GIVEN INSTRUCTION: Reproduce the lines word for word, from the start of the records through the line that contains "Positioned behind is point (426, 346).".

SUPPLIED DATA:
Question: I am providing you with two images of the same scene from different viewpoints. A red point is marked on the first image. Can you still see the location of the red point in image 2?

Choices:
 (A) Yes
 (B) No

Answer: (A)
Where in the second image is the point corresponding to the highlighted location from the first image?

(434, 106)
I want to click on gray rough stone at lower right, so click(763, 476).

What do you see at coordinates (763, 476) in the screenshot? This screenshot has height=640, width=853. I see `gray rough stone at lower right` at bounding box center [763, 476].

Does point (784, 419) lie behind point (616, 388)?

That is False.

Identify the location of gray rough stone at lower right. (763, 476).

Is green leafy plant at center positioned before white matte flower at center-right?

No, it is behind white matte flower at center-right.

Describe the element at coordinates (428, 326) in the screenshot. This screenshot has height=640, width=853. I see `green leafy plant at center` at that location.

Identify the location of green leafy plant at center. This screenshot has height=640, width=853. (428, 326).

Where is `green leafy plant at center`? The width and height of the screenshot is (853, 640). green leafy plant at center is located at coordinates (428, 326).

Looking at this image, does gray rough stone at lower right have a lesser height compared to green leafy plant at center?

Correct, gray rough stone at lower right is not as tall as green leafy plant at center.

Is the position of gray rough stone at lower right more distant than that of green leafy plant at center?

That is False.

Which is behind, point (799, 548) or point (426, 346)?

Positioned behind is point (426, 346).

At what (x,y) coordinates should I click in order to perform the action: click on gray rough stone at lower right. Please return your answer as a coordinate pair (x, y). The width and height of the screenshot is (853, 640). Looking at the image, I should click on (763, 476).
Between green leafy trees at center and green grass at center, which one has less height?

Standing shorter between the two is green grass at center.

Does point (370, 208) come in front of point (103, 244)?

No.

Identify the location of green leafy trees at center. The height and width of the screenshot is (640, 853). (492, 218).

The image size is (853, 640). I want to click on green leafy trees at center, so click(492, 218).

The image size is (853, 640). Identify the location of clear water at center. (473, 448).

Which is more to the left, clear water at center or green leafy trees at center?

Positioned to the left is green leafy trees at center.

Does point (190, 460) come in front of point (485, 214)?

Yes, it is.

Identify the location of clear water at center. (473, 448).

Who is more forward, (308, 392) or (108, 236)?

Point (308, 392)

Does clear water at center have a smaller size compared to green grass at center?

PROBLEM SOLUTION:
Question: I am providing you with two images of the same scene from different viewpoints. A red point is marked on the first image. Can you still see the location of the red point in image 2?

Choices:
 (A) Yes
 (B) No

Answer: (A)
Where in the second image is the point corresponding to the highlighted location from the first image?

(434, 106)
I want to click on gray rough stone at lower right, so click(763, 476).

What do you see at coordinates (763, 476) in the screenshot? This screenshot has height=640, width=853. I see `gray rough stone at lower right` at bounding box center [763, 476].

Does point (784, 419) lie behind point (616, 388)?

That is False.

Identify the location of gray rough stone at lower right. (763, 476).

Is green leafy plant at center positioned before white matte flower at center-right?

No, it is behind white matte flower at center-right.

Describe the element at coordinates (428, 326) in the screenshot. This screenshot has height=640, width=853. I see `green leafy plant at center` at that location.

Identify the location of green leafy plant at center. This screenshot has height=640, width=853. (428, 326).

Where is `green leafy plant at center`? The width and height of the screenshot is (853, 640). green leafy plant at center is located at coordinates (428, 326).

Looking at this image, does gray rough stone at lower right have a lesser height compared to green leafy plant at center?

Correct, gray rough stone at lower right is not as tall as green leafy plant at center.

Is the position of gray rough stone at lower right more distant than that of green leafy plant at center?

That is False.

Which is behind, point (799, 548) or point (426, 346)?

Positioned behind is point (426, 346).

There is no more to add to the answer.